━━ Given entries ━━

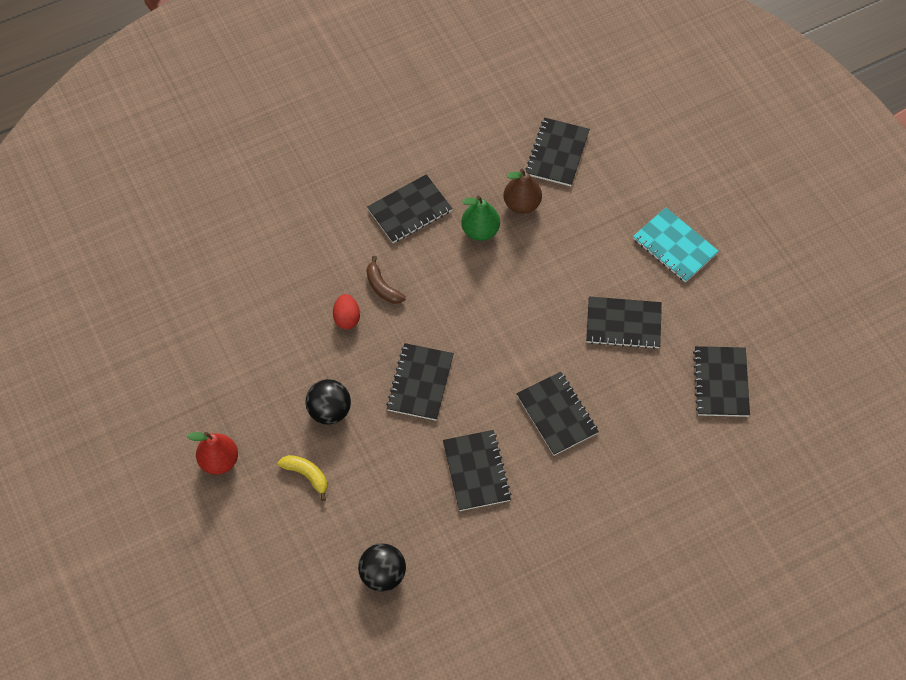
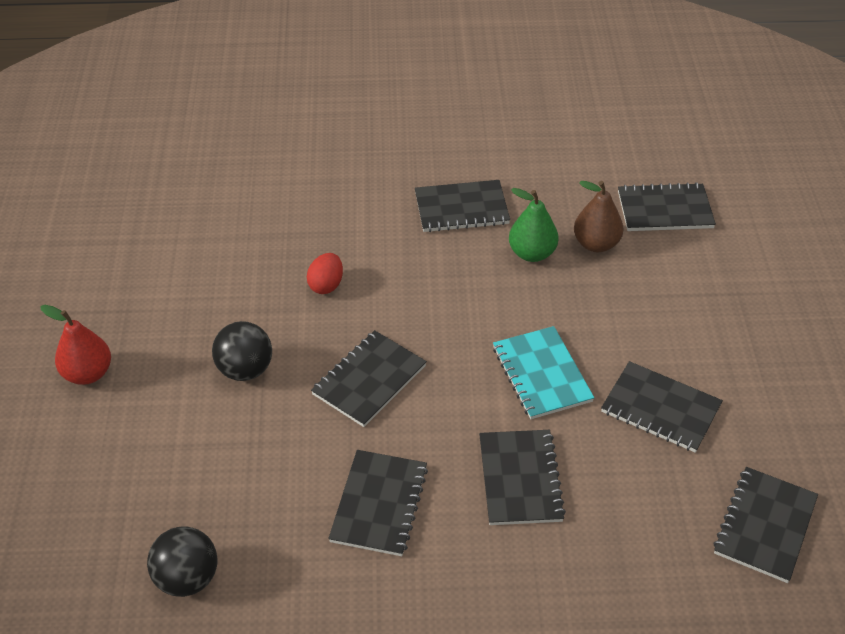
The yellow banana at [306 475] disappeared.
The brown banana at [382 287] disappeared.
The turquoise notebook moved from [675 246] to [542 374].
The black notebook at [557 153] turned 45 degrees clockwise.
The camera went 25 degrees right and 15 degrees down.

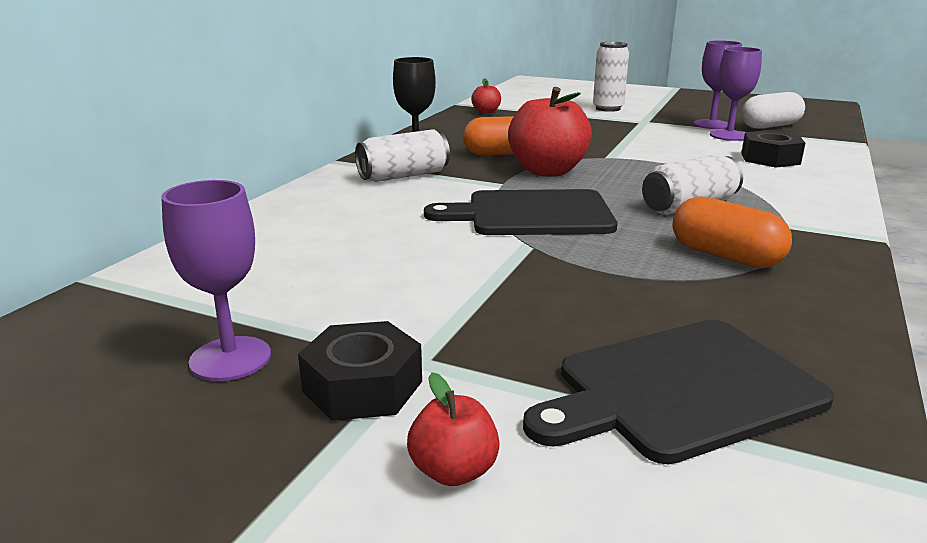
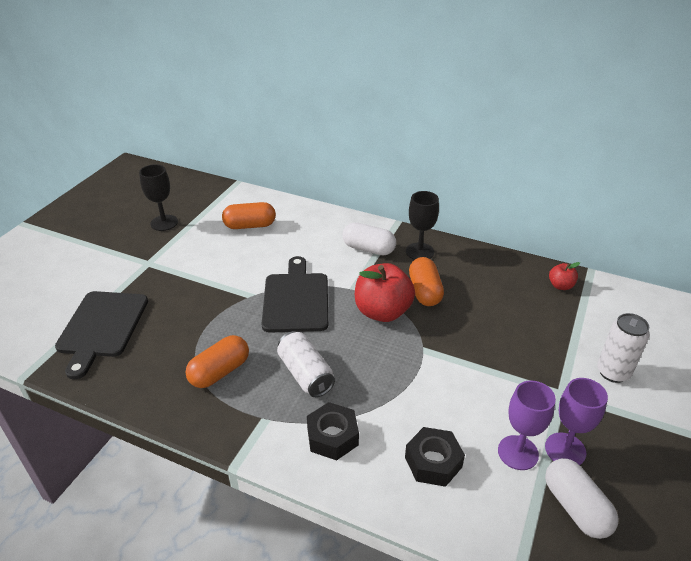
The red apple at [454 471] disappeared.
The orange capsule at [250 225] appeared.
The black nut moved from [362 386] to [332 436].
The white can at [403 176] was replaced by the white capsule at [368 249].
The purple goblet at [230 358] became the black goblet at [164 223].
The black cutting board at [680 390] turned 150 degrees counterclockwise.
The camera went 90 degrees right and 15 degrees up.

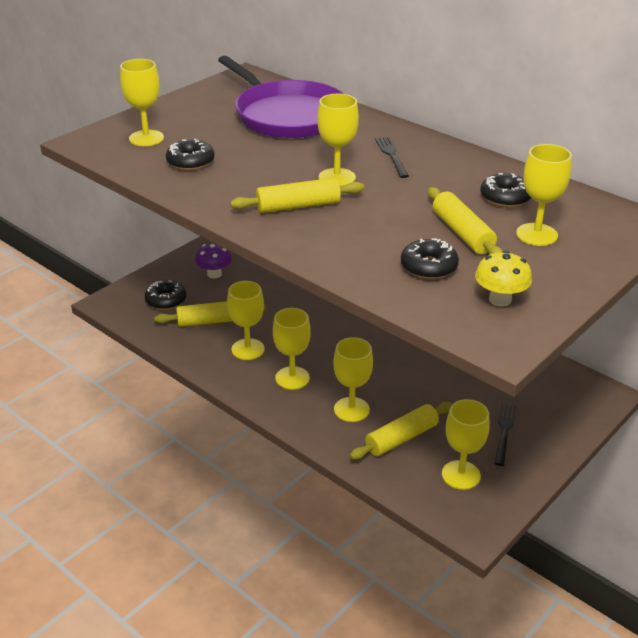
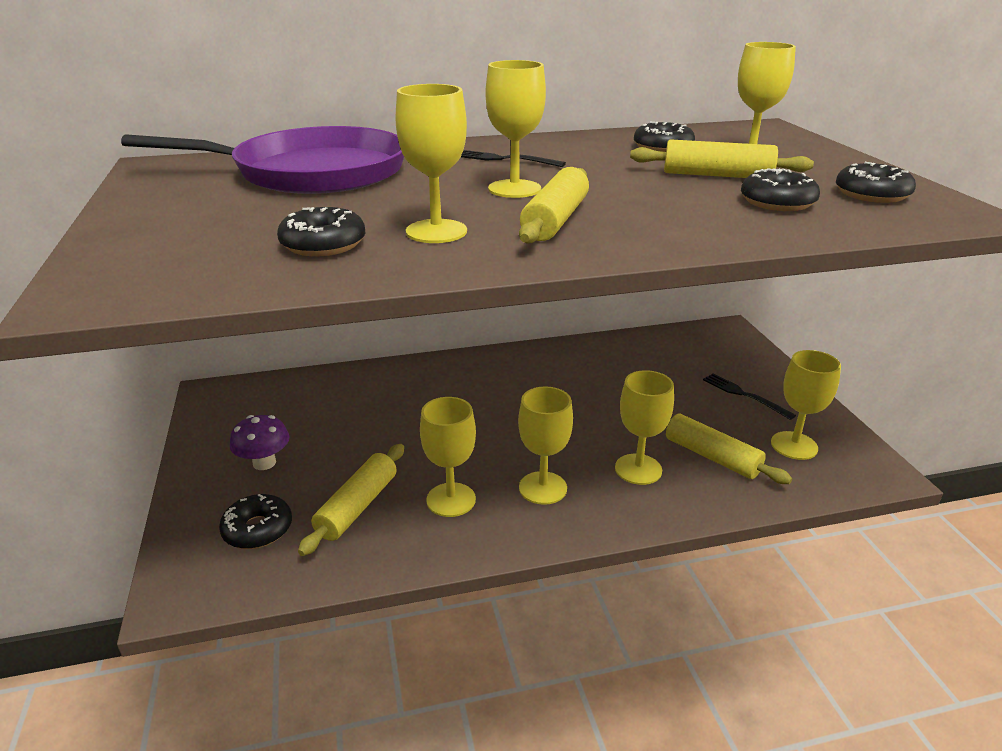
The yellow goblet moved from [146 138] to [436 231].
The yellow mushroom at [500 299] was replaced by the black donut at [871 194].
The yellow rolling pin at [401 438] turned 45 degrees counterclockwise.
The camera went 55 degrees left and 5 degrees down.

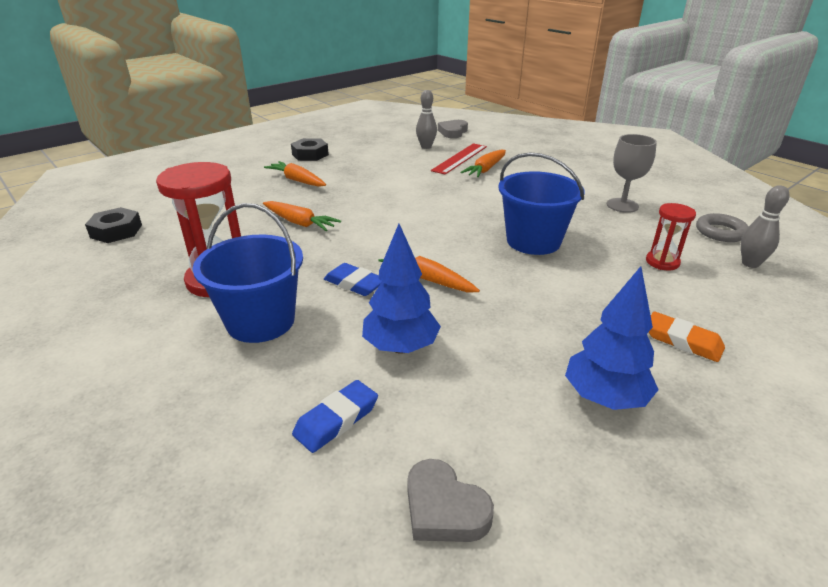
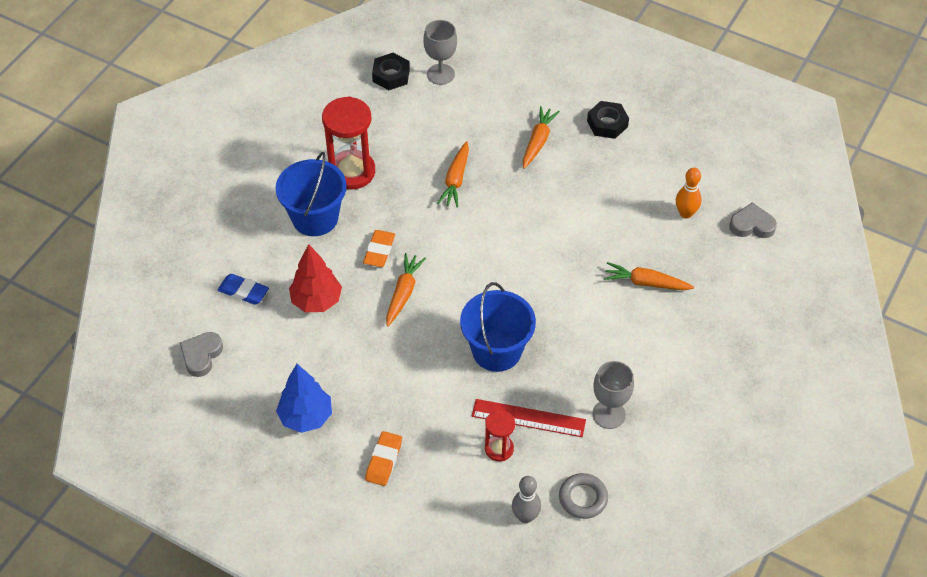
The grey goblet at [440 74] appeared.
The red ruler moved from [460 158] to [528 418].
The blue eraser at [355 284] became the orange eraser at [379 251].
The blue tree at [401 347] became the red tree at [316 301].
The grey bowling pin at [426 147] became the orange bowling pin at [685 213].
The camera went 70 degrees right and 20 degrees up.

━━━

→ Exercise directions: Repeat exactly the lines from the first line of the records above through the line containing "The yellow goblet", leaving out the pictures.

→ Solution to the exercise:
The yellow banana at [306 475] disappeared.
The brown banana at [382 287] disappeared.
The turquoise notebook moved from [675 246] to [542 374].
The black notebook at [557 153] turned 45 degrees clockwise.
The camera went 25 degrees right and 15 degrees down.

The red apple at [454 471] disappeared.
The orange capsule at [250 225] appeared.
The black nut moved from [362 386] to [332 436].
The white can at [403 176] was replaced by the white capsule at [368 249].
The purple goblet at [230 358] became the black goblet at [164 223].
The black cutting board at [680 390] turned 150 degrees counterclockwise.
The camera went 90 degrees right and 15 degrees up.

The yellow goblet moved from [146 138] to [436 231].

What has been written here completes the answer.